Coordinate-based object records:
<<<<

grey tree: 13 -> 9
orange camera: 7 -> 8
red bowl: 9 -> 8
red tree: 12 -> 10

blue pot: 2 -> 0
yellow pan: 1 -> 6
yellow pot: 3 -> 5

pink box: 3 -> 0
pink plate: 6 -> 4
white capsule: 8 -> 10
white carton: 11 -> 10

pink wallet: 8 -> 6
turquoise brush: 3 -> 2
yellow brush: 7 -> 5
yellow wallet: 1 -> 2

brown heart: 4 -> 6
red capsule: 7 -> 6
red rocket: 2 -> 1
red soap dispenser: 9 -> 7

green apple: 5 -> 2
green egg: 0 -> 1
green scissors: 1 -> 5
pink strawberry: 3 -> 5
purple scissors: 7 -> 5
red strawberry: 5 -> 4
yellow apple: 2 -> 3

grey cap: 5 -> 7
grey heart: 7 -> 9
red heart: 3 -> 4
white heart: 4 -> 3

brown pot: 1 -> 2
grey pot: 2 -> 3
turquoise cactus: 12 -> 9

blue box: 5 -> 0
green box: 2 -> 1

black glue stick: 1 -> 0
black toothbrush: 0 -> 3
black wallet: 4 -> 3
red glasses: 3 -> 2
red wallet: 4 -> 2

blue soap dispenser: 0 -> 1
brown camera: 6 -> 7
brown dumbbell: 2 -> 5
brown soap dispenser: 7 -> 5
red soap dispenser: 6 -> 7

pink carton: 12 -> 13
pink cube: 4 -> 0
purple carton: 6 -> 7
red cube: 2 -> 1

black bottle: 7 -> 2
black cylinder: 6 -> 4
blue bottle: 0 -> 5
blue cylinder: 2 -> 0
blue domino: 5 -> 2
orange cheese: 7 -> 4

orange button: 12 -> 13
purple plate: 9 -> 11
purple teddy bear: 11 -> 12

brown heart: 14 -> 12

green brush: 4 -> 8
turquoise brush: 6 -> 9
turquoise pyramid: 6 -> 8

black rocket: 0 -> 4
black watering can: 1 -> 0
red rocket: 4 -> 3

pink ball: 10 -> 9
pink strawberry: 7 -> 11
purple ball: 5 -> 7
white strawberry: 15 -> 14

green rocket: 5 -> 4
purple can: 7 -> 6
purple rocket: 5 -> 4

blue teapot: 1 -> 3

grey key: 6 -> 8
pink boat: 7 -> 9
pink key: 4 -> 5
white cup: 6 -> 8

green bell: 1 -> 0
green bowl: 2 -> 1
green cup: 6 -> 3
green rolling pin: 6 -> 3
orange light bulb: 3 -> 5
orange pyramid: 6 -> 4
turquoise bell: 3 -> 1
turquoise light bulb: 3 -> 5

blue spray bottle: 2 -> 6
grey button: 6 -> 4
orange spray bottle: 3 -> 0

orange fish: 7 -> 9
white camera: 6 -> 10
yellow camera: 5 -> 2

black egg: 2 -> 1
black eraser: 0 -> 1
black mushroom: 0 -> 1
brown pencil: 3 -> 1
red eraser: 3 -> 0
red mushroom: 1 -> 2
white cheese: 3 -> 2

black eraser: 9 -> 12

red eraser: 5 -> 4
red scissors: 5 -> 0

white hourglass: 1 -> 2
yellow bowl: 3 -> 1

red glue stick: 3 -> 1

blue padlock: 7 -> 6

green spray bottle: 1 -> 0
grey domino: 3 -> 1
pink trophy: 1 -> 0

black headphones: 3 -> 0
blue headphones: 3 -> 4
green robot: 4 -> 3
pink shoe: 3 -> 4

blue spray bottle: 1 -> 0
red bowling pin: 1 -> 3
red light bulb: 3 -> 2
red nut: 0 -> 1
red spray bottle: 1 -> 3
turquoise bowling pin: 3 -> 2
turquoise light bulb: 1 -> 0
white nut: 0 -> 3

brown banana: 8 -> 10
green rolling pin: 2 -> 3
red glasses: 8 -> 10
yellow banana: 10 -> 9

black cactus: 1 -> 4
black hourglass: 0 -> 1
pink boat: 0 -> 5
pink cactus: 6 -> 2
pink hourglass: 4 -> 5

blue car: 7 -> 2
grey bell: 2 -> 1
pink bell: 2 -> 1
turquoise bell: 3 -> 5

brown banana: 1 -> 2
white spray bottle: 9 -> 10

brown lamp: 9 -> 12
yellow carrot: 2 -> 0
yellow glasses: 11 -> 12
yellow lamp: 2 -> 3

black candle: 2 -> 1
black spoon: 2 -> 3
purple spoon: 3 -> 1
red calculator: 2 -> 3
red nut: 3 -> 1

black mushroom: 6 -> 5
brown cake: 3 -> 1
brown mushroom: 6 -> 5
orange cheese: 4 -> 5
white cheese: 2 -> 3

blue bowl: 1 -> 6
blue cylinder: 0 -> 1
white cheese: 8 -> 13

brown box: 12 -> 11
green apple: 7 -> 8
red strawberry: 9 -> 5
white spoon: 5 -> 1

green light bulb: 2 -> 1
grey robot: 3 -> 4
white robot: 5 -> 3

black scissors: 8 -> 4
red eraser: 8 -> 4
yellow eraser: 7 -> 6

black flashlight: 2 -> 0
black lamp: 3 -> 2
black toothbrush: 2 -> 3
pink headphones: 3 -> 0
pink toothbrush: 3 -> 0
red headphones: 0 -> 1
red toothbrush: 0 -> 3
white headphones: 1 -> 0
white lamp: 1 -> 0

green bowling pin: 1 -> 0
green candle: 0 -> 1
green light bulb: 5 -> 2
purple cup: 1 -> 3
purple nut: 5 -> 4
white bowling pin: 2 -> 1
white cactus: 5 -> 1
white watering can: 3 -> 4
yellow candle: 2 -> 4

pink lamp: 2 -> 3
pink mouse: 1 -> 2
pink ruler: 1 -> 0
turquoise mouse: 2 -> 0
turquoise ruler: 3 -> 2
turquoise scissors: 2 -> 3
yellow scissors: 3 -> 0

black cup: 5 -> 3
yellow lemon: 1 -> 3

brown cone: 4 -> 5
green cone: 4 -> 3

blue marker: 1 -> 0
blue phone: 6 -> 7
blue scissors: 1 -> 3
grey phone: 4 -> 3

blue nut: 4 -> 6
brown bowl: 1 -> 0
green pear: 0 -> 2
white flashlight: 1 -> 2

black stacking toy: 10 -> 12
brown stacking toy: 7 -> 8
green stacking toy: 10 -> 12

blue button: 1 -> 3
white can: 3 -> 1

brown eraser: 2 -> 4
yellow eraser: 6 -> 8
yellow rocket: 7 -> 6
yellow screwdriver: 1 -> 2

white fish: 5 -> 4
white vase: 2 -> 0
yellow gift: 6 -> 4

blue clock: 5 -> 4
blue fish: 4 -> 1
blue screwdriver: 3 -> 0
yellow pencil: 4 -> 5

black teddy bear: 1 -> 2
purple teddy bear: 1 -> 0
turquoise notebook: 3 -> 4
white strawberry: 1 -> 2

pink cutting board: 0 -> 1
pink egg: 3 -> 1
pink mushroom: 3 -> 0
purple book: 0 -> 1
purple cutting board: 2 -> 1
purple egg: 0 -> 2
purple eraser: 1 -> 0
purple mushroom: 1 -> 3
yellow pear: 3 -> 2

>>>>

▶ **What you have to do**: Return all of the data exactly as it reads.

▶ **Answer space**:
grey tree: 13 -> 9
orange camera: 7 -> 8
red bowl: 9 -> 8
red tree: 12 -> 10

blue pot: 2 -> 0
yellow pan: 1 -> 6
yellow pot: 3 -> 5

pink box: 3 -> 0
pink plate: 6 -> 4
white capsule: 8 -> 10
white carton: 11 -> 10

pink wallet: 8 -> 6
turquoise brush: 3 -> 2
yellow brush: 7 -> 5
yellow wallet: 1 -> 2

brown heart: 4 -> 6
red capsule: 7 -> 6
red rocket: 2 -> 1
red soap dispenser: 9 -> 7

green apple: 5 -> 2
green egg: 0 -> 1
green scissors: 1 -> 5
pink strawberry: 3 -> 5
purple scissors: 7 -> 5
red strawberry: 5 -> 4
yellow apple: 2 -> 3

grey cap: 5 -> 7
grey heart: 7 -> 9
red heart: 3 -> 4
white heart: 4 -> 3

brown pot: 1 -> 2
grey pot: 2 -> 3
turquoise cactus: 12 -> 9

blue box: 5 -> 0
green box: 2 -> 1

black glue stick: 1 -> 0
black toothbrush: 0 -> 3
black wallet: 4 -> 3
red glasses: 3 -> 2
red wallet: 4 -> 2

blue soap dispenser: 0 -> 1
brown camera: 6 -> 7
brown dumbbell: 2 -> 5
brown soap dispenser: 7 -> 5
red soap dispenser: 6 -> 7

pink carton: 12 -> 13
pink cube: 4 -> 0
purple carton: 6 -> 7
red cube: 2 -> 1

black bottle: 7 -> 2
black cylinder: 6 -> 4
blue bottle: 0 -> 5
blue cylinder: 2 -> 0
blue domino: 5 -> 2
orange cheese: 7 -> 4

orange button: 12 -> 13
purple plate: 9 -> 11
purple teddy bear: 11 -> 12

brown heart: 14 -> 12

green brush: 4 -> 8
turquoise brush: 6 -> 9
turquoise pyramid: 6 -> 8

black rocket: 0 -> 4
black watering can: 1 -> 0
red rocket: 4 -> 3

pink ball: 10 -> 9
pink strawberry: 7 -> 11
purple ball: 5 -> 7
white strawberry: 15 -> 14

green rocket: 5 -> 4
purple can: 7 -> 6
purple rocket: 5 -> 4

blue teapot: 1 -> 3

grey key: 6 -> 8
pink boat: 7 -> 9
pink key: 4 -> 5
white cup: 6 -> 8

green bell: 1 -> 0
green bowl: 2 -> 1
green cup: 6 -> 3
green rolling pin: 6 -> 3
orange light bulb: 3 -> 5
orange pyramid: 6 -> 4
turquoise bell: 3 -> 1
turquoise light bulb: 3 -> 5

blue spray bottle: 2 -> 6
grey button: 6 -> 4
orange spray bottle: 3 -> 0

orange fish: 7 -> 9
white camera: 6 -> 10
yellow camera: 5 -> 2

black egg: 2 -> 1
black eraser: 0 -> 1
black mushroom: 0 -> 1
brown pencil: 3 -> 1
red eraser: 3 -> 0
red mushroom: 1 -> 2
white cheese: 3 -> 2

black eraser: 9 -> 12

red eraser: 5 -> 4
red scissors: 5 -> 0

white hourglass: 1 -> 2
yellow bowl: 3 -> 1

red glue stick: 3 -> 1

blue padlock: 7 -> 6

green spray bottle: 1 -> 0
grey domino: 3 -> 1
pink trophy: 1 -> 0

black headphones: 3 -> 0
blue headphones: 3 -> 4
green robot: 4 -> 3
pink shoe: 3 -> 4

blue spray bottle: 1 -> 0
red bowling pin: 1 -> 3
red light bulb: 3 -> 2
red nut: 0 -> 1
red spray bottle: 1 -> 3
turquoise bowling pin: 3 -> 2
turquoise light bulb: 1 -> 0
white nut: 0 -> 3

brown banana: 8 -> 10
green rolling pin: 2 -> 3
red glasses: 8 -> 10
yellow banana: 10 -> 9

black cactus: 1 -> 4
black hourglass: 0 -> 1
pink boat: 0 -> 5
pink cactus: 6 -> 2
pink hourglass: 4 -> 5

blue car: 7 -> 2
grey bell: 2 -> 1
pink bell: 2 -> 1
turquoise bell: 3 -> 5

brown banana: 1 -> 2
white spray bottle: 9 -> 10

brown lamp: 9 -> 12
yellow carrot: 2 -> 0
yellow glasses: 11 -> 12
yellow lamp: 2 -> 3

black candle: 2 -> 1
black spoon: 2 -> 3
purple spoon: 3 -> 1
red calculator: 2 -> 3
red nut: 3 -> 1

black mushroom: 6 -> 5
brown cake: 3 -> 1
brown mushroom: 6 -> 5
orange cheese: 4 -> 5
white cheese: 2 -> 3

blue bowl: 1 -> 6
blue cylinder: 0 -> 1
white cheese: 8 -> 13

brown box: 12 -> 11
green apple: 7 -> 8
red strawberry: 9 -> 5
white spoon: 5 -> 1

green light bulb: 2 -> 1
grey robot: 3 -> 4
white robot: 5 -> 3

black scissors: 8 -> 4
red eraser: 8 -> 4
yellow eraser: 7 -> 6

black flashlight: 2 -> 0
black lamp: 3 -> 2
black toothbrush: 2 -> 3
pink headphones: 3 -> 0
pink toothbrush: 3 -> 0
red headphones: 0 -> 1
red toothbrush: 0 -> 3
white headphones: 1 -> 0
white lamp: 1 -> 0

green bowling pin: 1 -> 0
green candle: 0 -> 1
green light bulb: 5 -> 2
purple cup: 1 -> 3
purple nut: 5 -> 4
white bowling pin: 2 -> 1
white cactus: 5 -> 1
white watering can: 3 -> 4
yellow candle: 2 -> 4

pink lamp: 2 -> 3
pink mouse: 1 -> 2
pink ruler: 1 -> 0
turquoise mouse: 2 -> 0
turquoise ruler: 3 -> 2
turquoise scissors: 2 -> 3
yellow scissors: 3 -> 0

black cup: 5 -> 3
yellow lemon: 1 -> 3

brown cone: 4 -> 5
green cone: 4 -> 3

blue marker: 1 -> 0
blue phone: 6 -> 7
blue scissors: 1 -> 3
grey phone: 4 -> 3

blue nut: 4 -> 6
brown bowl: 1 -> 0
green pear: 0 -> 2
white flashlight: 1 -> 2

black stacking toy: 10 -> 12
brown stacking toy: 7 -> 8
green stacking toy: 10 -> 12

blue button: 1 -> 3
white can: 3 -> 1

brown eraser: 2 -> 4
yellow eraser: 6 -> 8
yellow rocket: 7 -> 6
yellow screwdriver: 1 -> 2

white fish: 5 -> 4
white vase: 2 -> 0
yellow gift: 6 -> 4

blue clock: 5 -> 4
blue fish: 4 -> 1
blue screwdriver: 3 -> 0
yellow pencil: 4 -> 5

black teddy bear: 1 -> 2
purple teddy bear: 1 -> 0
turquoise notebook: 3 -> 4
white strawberry: 1 -> 2

pink cutting board: 0 -> 1
pink egg: 3 -> 1
pink mushroom: 3 -> 0
purple book: 0 -> 1
purple cutting board: 2 -> 1
purple egg: 0 -> 2
purple eraser: 1 -> 0
purple mushroom: 1 -> 3
yellow pear: 3 -> 2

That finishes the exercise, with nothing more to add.